:: Exercise data

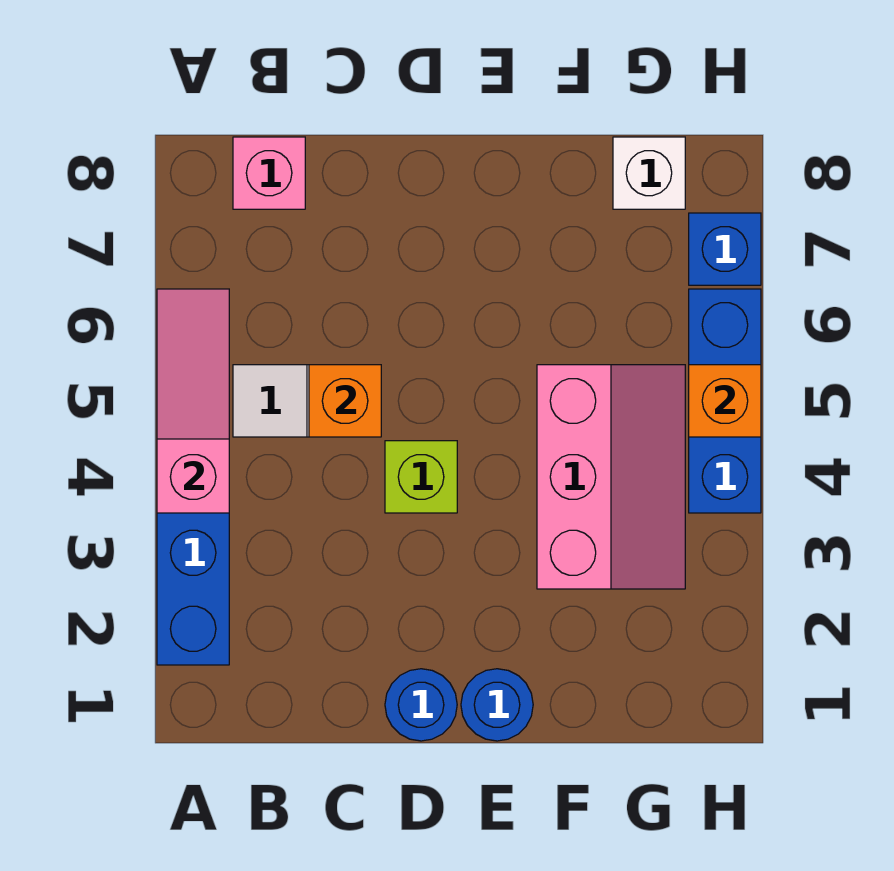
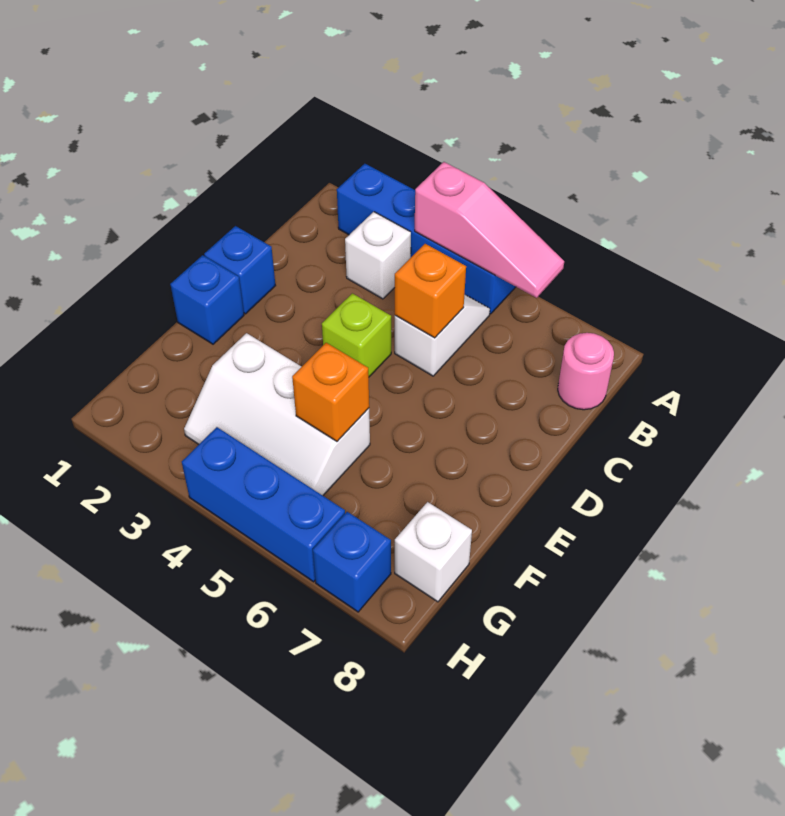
none -> white brick B3 level 1
pink brick B8 level 1 -> pink round brick B8 level 1
blue round brick D1 level 1 -> blue brick D1 level 1
blue round brick E1 level 1 -> blue brick E1 level 1
pink slope F3:G5 level 1 top F -> white slope F3:G5 level 1 top F
orange brick H5 level 2 -> orange brick F5 level 2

::::

• _What the task requires_
Each line from the one holding "pink slope F3:G5" to the end of the data above goes into the answer exactly as written, and no other line does.

• _Exercise solution_
pink slope F3:G5 level 1 top F -> white slope F3:G5 level 1 top F
orange brick H5 level 2 -> orange brick F5 level 2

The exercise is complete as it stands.